START Supplied material

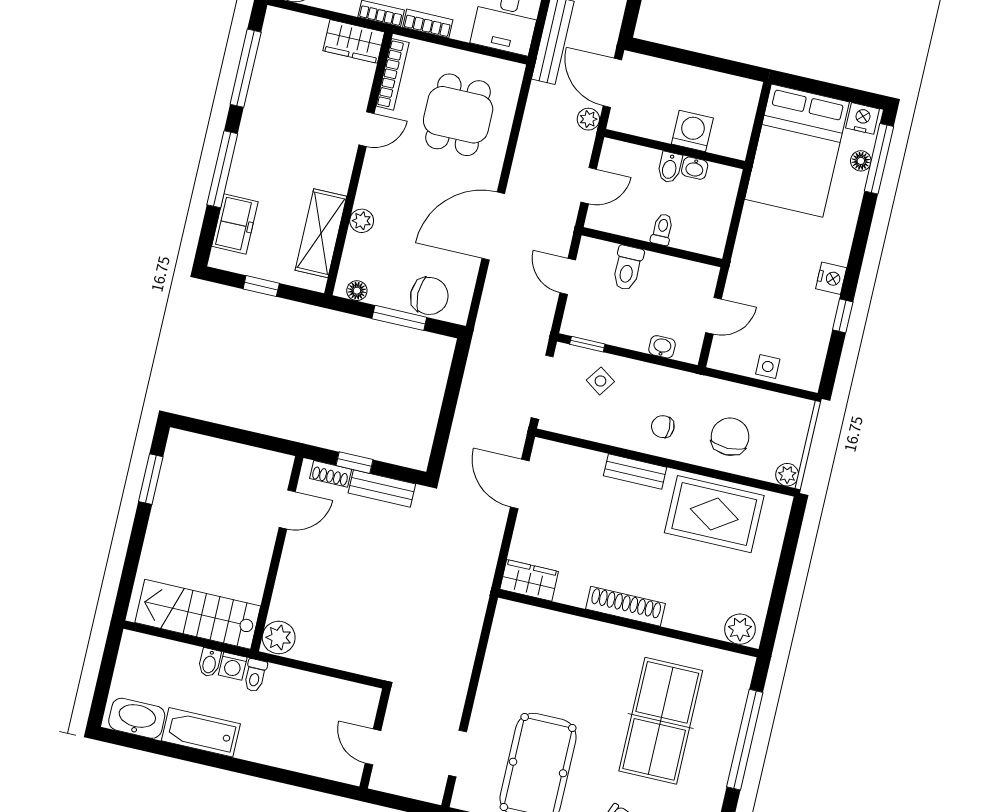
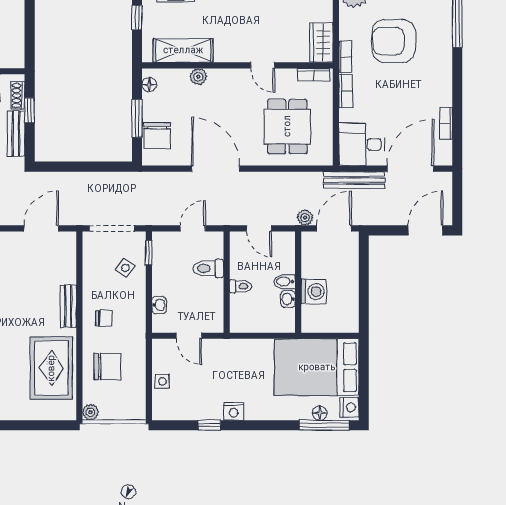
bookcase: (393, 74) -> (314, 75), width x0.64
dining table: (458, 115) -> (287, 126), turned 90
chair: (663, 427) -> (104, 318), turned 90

END Supplied material
START Supplied material

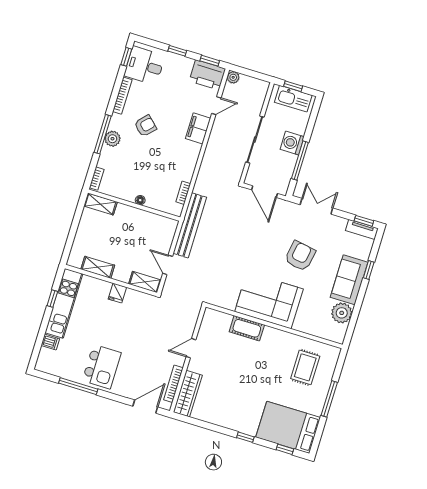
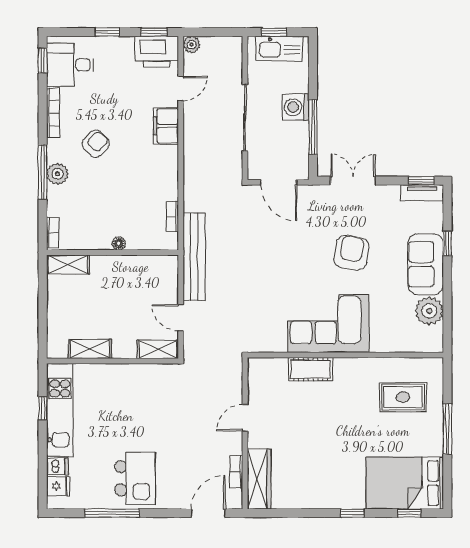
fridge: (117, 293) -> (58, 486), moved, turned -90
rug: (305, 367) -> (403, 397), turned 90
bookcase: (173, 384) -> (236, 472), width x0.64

END Supplied material

**What you need to do:** Within the listing above, copy each line that has the string "bookcase".

**Exercise output:**
bookcase: (393, 74) -> (314, 75), width x0.64
bookcase: (173, 384) -> (236, 472), width x0.64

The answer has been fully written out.